Task to complete: The response must be made up of the lines in the entries below that contain "left".
##### Source information
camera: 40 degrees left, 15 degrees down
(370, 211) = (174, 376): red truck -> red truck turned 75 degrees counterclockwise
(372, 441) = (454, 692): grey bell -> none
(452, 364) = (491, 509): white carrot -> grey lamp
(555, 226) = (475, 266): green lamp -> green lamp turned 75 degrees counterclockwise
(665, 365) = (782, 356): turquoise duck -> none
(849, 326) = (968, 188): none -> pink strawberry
##########
##### Source information
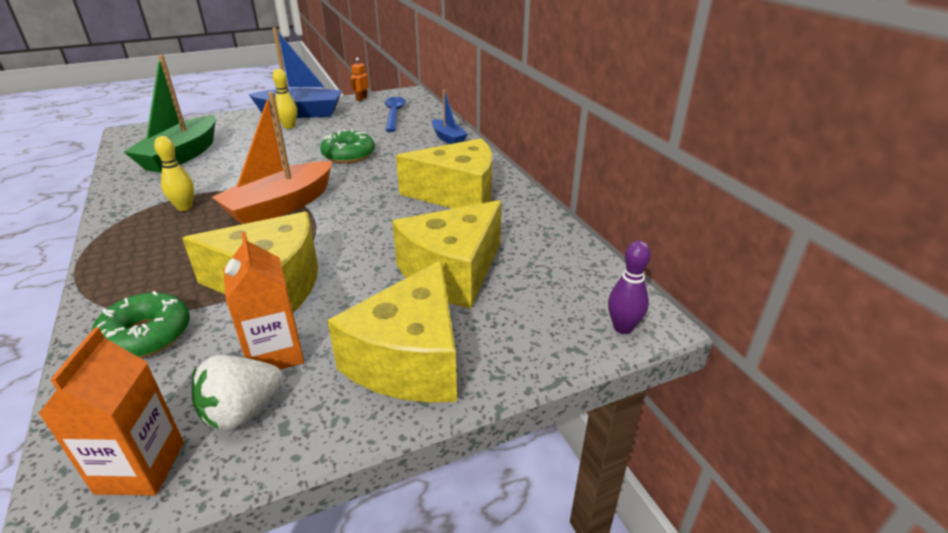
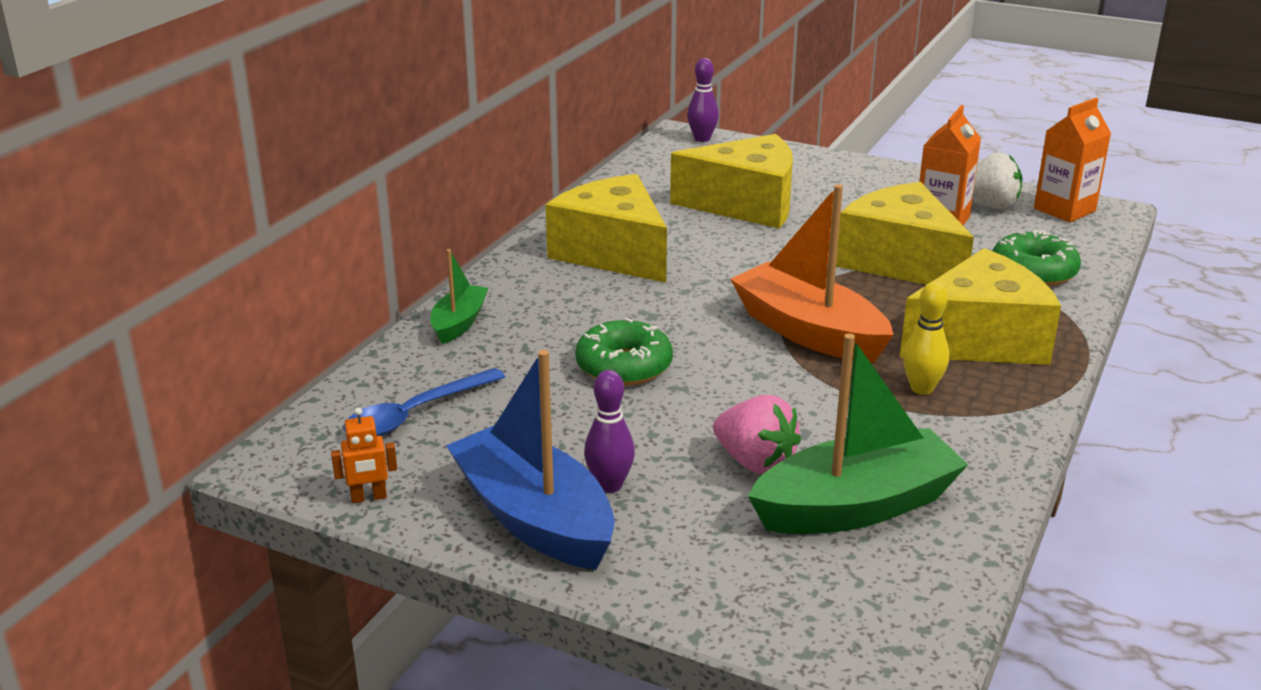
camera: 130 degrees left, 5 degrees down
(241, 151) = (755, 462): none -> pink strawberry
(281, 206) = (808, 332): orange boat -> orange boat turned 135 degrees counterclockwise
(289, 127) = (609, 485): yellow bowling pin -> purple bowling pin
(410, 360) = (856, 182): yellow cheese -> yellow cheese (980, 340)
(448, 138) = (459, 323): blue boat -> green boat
##########
Task response:
camera: 40 degrees left, 15 degrees down
camera: 130 degrees left, 5 degrees down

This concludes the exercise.